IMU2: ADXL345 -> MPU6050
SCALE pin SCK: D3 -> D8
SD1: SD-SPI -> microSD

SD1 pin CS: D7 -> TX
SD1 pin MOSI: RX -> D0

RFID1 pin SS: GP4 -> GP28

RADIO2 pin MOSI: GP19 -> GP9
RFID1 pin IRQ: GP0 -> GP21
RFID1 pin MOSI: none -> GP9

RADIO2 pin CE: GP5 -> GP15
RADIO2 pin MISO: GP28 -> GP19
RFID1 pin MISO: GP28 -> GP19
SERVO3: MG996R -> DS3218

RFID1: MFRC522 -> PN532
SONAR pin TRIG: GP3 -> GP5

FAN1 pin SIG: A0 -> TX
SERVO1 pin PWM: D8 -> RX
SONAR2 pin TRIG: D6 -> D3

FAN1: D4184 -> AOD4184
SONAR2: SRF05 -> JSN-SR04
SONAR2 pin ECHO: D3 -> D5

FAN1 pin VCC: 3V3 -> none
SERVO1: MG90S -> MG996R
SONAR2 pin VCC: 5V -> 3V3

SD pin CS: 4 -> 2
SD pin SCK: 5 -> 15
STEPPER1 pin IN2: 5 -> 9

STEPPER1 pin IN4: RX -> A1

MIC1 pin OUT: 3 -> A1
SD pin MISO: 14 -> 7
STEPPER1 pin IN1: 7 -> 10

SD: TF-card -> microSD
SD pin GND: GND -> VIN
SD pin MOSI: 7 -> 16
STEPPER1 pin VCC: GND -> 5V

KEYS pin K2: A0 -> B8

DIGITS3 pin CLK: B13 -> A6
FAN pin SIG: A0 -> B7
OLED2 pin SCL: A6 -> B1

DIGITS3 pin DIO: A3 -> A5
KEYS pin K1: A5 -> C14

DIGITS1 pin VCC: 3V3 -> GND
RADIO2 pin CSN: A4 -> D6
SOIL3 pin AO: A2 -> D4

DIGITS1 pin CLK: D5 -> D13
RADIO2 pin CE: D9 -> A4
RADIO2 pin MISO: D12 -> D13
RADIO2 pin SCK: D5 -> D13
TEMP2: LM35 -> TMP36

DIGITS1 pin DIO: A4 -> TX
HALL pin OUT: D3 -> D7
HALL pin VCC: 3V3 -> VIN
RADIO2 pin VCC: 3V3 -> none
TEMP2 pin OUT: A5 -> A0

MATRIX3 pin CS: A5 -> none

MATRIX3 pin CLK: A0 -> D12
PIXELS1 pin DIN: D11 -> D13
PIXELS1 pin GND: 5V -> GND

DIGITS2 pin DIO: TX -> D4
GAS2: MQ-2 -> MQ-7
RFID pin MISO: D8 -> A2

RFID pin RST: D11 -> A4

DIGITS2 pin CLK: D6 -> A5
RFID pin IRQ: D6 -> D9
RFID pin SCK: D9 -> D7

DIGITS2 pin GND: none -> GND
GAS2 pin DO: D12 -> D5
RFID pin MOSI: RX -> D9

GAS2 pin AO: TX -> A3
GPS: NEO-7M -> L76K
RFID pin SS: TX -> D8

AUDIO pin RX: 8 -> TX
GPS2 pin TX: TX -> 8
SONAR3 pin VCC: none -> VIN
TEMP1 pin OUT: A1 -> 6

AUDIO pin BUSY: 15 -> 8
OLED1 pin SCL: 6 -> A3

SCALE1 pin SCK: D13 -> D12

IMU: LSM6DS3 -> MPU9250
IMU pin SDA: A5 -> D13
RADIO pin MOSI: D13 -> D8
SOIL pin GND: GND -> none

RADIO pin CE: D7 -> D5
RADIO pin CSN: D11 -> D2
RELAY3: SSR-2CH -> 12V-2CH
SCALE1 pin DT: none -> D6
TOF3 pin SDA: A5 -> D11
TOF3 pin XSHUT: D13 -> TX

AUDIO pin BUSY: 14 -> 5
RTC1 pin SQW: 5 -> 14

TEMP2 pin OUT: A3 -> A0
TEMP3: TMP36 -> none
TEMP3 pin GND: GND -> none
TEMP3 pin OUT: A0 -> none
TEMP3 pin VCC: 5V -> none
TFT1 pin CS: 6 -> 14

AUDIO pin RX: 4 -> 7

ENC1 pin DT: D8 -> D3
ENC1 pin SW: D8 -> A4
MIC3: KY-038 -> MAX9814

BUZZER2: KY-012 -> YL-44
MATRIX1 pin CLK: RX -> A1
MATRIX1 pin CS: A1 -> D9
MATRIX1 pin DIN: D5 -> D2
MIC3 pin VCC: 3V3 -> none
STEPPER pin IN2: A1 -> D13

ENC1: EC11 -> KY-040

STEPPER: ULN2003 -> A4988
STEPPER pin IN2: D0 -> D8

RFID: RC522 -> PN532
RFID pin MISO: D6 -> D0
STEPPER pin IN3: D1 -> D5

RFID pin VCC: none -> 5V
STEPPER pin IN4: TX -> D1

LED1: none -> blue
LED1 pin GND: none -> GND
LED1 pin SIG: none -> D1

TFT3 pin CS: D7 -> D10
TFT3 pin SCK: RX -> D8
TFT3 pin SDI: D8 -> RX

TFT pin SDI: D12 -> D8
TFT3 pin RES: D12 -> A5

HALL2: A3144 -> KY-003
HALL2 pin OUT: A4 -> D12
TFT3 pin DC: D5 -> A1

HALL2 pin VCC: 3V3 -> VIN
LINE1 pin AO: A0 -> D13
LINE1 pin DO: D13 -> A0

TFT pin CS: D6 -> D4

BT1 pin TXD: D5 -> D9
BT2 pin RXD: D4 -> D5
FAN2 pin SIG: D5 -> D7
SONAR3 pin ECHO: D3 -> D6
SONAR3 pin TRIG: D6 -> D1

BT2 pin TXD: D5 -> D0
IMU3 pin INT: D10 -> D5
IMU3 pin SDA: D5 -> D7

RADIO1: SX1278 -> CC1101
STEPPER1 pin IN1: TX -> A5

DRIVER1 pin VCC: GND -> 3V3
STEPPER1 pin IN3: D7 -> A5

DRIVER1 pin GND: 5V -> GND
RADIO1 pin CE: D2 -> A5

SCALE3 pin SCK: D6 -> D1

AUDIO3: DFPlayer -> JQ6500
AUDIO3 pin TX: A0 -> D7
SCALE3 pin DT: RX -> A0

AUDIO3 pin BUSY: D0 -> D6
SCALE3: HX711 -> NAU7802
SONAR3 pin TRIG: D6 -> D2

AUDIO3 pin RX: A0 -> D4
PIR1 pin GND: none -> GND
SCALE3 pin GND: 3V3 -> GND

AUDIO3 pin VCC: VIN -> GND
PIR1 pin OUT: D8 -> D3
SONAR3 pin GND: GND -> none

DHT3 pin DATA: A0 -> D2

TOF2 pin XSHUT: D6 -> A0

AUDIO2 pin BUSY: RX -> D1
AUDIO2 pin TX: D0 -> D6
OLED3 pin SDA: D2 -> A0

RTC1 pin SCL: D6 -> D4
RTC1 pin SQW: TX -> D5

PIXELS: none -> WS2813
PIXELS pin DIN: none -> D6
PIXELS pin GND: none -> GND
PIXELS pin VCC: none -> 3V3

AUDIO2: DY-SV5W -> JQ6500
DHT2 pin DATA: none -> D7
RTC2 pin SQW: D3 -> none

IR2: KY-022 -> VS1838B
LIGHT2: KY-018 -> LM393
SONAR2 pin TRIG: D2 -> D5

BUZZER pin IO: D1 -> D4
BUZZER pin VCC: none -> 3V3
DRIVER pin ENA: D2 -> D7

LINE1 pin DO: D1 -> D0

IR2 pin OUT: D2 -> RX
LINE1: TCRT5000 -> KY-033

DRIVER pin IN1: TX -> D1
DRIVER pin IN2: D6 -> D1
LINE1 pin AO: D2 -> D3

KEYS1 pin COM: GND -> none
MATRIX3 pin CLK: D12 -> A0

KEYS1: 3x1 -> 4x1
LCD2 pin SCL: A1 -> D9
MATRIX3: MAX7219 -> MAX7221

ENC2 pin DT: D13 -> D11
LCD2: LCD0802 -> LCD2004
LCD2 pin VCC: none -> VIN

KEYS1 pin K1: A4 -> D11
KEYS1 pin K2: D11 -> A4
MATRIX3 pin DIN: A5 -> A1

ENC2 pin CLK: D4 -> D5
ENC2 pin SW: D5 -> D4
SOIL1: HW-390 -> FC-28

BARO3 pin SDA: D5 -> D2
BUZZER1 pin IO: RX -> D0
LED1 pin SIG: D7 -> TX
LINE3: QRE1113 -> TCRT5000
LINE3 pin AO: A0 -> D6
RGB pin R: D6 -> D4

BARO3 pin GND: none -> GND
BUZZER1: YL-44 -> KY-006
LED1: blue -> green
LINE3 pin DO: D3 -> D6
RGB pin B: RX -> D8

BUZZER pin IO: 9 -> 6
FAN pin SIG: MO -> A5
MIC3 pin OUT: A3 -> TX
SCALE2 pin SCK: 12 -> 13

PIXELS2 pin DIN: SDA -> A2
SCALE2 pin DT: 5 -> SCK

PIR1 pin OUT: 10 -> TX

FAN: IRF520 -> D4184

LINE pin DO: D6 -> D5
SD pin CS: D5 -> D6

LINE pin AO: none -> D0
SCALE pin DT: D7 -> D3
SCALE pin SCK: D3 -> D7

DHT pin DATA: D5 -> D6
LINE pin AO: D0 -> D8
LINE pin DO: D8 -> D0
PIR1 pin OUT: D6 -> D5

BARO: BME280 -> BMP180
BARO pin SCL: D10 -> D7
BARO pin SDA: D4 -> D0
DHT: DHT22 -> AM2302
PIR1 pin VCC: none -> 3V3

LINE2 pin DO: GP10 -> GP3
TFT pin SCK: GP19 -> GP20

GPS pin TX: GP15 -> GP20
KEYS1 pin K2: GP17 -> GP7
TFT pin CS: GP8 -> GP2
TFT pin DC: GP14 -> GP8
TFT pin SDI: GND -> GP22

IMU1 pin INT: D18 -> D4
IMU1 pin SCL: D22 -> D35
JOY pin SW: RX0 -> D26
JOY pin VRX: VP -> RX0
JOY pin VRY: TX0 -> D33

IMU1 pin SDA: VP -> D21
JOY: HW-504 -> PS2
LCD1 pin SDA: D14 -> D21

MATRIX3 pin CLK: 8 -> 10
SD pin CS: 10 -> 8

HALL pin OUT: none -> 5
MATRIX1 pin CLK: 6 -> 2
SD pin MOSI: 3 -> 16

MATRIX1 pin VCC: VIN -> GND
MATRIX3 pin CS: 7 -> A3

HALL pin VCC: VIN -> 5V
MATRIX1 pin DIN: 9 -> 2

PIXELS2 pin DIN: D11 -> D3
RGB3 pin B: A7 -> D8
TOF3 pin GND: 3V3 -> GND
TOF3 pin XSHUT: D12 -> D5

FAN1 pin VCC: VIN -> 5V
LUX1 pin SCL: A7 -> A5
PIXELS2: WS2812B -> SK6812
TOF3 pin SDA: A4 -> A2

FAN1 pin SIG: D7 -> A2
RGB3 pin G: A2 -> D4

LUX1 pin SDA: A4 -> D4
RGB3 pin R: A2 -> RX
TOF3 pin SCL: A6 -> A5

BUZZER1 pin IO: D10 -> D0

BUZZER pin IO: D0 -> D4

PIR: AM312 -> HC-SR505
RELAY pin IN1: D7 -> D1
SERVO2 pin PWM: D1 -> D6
********************
- Requirement: May I have exactly the lines from the one containing "PIXELS2: WS2812B -> SK6812" through the last line of the data, both included?

- The answer:
PIXELS2: WS2812B -> SK6812
TOF3 pin SDA: A4 -> A2

FAN1 pin SIG: D7 -> A2
RGB3 pin G: A2 -> D4

LUX1 pin SDA: A4 -> D4
RGB3 pin R: A2 -> RX
TOF3 pin SCL: A6 -> A5

BUZZER1 pin IO: D10 -> D0

BUZZER pin IO: D0 -> D4

PIR: AM312 -> HC-SR505
RELAY pin IN1: D7 -> D1
SERVO2 pin PWM: D1 -> D6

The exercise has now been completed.